(Revision comparison data)

+++

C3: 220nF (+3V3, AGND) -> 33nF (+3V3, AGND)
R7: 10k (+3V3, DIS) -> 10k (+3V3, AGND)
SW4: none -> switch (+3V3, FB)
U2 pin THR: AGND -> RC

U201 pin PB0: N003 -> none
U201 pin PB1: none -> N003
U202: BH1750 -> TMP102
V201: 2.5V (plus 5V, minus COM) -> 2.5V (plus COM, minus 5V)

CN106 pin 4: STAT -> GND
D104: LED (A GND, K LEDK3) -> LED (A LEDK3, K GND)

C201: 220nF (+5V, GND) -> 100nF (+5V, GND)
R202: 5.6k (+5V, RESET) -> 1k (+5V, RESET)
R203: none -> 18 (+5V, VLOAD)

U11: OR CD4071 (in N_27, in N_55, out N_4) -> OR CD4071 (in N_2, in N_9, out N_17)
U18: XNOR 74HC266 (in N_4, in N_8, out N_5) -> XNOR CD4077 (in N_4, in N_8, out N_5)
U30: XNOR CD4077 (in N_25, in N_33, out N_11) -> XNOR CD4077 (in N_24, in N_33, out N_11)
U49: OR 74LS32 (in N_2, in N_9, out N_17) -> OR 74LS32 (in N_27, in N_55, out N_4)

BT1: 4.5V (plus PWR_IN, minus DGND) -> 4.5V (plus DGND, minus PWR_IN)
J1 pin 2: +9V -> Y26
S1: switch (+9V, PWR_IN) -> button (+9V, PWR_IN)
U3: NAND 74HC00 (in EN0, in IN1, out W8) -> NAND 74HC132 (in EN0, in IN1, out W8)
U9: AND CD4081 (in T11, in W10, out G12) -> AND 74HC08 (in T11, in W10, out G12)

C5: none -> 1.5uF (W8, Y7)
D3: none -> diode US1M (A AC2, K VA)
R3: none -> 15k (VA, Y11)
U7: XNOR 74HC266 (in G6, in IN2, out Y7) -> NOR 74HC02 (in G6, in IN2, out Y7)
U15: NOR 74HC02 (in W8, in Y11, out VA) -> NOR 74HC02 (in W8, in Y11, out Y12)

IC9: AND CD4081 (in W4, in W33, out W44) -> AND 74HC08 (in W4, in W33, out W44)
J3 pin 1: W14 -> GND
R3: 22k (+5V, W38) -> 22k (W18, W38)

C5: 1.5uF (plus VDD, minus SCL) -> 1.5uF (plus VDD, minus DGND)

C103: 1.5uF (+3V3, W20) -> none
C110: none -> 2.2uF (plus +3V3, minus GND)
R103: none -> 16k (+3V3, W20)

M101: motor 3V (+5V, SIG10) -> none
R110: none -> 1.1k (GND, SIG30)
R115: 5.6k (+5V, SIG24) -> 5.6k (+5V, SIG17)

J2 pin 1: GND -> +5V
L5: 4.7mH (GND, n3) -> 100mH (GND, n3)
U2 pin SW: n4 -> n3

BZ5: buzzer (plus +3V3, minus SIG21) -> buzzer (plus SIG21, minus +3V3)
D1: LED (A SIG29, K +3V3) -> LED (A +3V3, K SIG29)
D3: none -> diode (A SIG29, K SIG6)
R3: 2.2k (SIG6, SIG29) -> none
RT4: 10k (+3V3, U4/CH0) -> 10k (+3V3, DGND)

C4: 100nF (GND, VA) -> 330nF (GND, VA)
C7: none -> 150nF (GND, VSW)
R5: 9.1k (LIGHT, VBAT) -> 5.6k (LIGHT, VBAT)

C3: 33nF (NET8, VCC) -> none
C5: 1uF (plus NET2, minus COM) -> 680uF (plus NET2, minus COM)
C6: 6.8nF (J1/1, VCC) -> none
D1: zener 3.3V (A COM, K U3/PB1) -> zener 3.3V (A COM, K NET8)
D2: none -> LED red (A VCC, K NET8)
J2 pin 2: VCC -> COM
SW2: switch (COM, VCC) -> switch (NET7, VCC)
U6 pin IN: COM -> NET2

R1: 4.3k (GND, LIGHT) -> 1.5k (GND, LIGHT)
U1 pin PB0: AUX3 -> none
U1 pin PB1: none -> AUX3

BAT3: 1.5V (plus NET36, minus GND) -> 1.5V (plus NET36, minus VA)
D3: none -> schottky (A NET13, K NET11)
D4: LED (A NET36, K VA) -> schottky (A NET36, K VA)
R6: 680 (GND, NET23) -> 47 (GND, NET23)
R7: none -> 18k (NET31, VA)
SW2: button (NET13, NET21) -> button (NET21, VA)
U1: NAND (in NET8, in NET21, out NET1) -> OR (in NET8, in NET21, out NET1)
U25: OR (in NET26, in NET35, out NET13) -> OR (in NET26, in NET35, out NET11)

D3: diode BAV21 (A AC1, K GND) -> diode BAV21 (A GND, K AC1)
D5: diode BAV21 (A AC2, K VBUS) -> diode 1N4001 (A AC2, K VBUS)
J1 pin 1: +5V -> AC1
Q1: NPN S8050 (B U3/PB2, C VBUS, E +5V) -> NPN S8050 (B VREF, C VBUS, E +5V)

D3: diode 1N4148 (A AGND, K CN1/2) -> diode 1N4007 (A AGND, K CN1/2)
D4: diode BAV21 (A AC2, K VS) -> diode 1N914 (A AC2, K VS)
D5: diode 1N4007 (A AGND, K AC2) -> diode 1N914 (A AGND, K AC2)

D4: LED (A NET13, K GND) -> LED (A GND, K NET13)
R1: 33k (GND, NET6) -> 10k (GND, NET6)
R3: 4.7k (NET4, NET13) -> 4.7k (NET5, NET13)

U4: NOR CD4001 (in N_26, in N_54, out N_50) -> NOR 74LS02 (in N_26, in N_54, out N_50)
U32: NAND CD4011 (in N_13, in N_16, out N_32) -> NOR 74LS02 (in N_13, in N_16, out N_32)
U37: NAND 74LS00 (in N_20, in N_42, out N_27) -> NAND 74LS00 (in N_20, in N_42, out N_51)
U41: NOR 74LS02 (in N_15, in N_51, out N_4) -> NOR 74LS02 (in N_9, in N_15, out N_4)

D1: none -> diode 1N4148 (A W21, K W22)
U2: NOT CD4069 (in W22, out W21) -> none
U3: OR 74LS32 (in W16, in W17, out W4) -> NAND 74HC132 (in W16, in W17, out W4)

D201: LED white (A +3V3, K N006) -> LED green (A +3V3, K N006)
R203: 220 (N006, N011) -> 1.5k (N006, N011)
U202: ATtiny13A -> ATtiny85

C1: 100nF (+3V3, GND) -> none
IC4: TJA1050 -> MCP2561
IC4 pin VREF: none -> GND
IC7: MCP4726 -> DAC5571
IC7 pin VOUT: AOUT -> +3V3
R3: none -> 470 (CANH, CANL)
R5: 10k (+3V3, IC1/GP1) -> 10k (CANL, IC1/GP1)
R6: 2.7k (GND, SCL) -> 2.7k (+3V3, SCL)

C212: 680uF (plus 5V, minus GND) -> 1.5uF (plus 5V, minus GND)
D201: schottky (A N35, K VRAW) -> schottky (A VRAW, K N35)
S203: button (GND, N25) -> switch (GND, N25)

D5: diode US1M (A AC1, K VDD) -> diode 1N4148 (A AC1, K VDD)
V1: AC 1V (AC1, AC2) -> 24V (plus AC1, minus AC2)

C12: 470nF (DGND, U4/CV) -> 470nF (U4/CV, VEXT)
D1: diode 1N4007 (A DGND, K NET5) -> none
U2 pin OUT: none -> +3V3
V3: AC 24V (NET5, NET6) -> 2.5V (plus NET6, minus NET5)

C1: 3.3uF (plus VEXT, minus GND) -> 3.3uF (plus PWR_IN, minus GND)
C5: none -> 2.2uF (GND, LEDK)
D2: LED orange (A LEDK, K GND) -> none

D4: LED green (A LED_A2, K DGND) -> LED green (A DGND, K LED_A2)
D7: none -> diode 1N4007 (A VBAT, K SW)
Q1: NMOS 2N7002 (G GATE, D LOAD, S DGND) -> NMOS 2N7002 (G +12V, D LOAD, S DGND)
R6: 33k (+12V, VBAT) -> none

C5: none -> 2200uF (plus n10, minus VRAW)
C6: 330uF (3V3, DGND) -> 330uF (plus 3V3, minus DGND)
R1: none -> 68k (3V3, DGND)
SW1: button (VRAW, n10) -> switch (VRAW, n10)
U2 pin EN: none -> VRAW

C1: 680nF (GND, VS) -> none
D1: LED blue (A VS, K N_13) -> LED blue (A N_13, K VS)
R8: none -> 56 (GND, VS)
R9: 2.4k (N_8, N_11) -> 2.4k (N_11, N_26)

+++

◆ Activity
Only the lines above starting with the one with "U2: NOT CD4069 (in W22, out W21) -> none" and going through the one with "U2 pin EN: none -> VRAW" are to be copied, word for word and with both ends kept.

◆ Exercise output
U2: NOT CD4069 (in W22, out W21) -> none
U3: OR 74LS32 (in W16, in W17, out W4) -> NAND 74HC132 (in W16, in W17, out W4)

D201: LED white (A +3V3, K N006) -> LED green (A +3V3, K N006)
R203: 220 (N006, N011) -> 1.5k (N006, N011)
U202: ATtiny13A -> ATtiny85

C1: 100nF (+3V3, GND) -> none
IC4: TJA1050 -> MCP2561
IC4 pin VREF: none -> GND
IC7: MCP4726 -> DAC5571
IC7 pin VOUT: AOUT -> +3V3
R3: none -> 470 (CANH, CANL)
R5: 10k (+3V3, IC1/GP1) -> 10k (CANL, IC1/GP1)
R6: 2.7k (GND, SCL) -> 2.7k (+3V3, SCL)

C212: 680uF (plus 5V, minus GND) -> 1.5uF (plus 5V, minus GND)
D201: schottky (A N35, K VRAW) -> schottky (A VRAW, K N35)
S203: button (GND, N25) -> switch (GND, N25)

D5: diode US1M (A AC1, K VDD) -> diode 1N4148 (A AC1, K VDD)
V1: AC 1V (AC1, AC2) -> 24V (plus AC1, minus AC2)

C12: 470nF (DGND, U4/CV) -> 470nF (U4/CV, VEXT)
D1: diode 1N4007 (A DGND, K NET5) -> none
U2 pin OUT: none -> +3V3
V3: AC 24V (NET5, NET6) -> 2.5V (plus NET6, minus NET5)

C1: 3.3uF (plus VEXT, minus GND) -> 3.3uF (plus PWR_IN, minus GND)
C5: none -> 2.2uF (GND, LEDK)
D2: LED orange (A LEDK, K GND) -> none

D4: LED green (A LED_A2, K DGND) -> LED green (A DGND, K LED_A2)
D7: none -> diode 1N4007 (A VBAT, K SW)
Q1: NMOS 2N7002 (G GATE, D LOAD, S DGND) -> NMOS 2N7002 (G +12V, D LOAD, S DGND)
R6: 33k (+12V, VBAT) -> none

C5: none -> 2200uF (plus n10, minus VRAW)
C6: 330uF (3V3, DGND) -> 330uF (plus 3V3, minus DGND)
R1: none -> 68k (3V3, DGND)
SW1: button (VRAW, n10) -> switch (VRAW, n10)
U2 pin EN: none -> VRAW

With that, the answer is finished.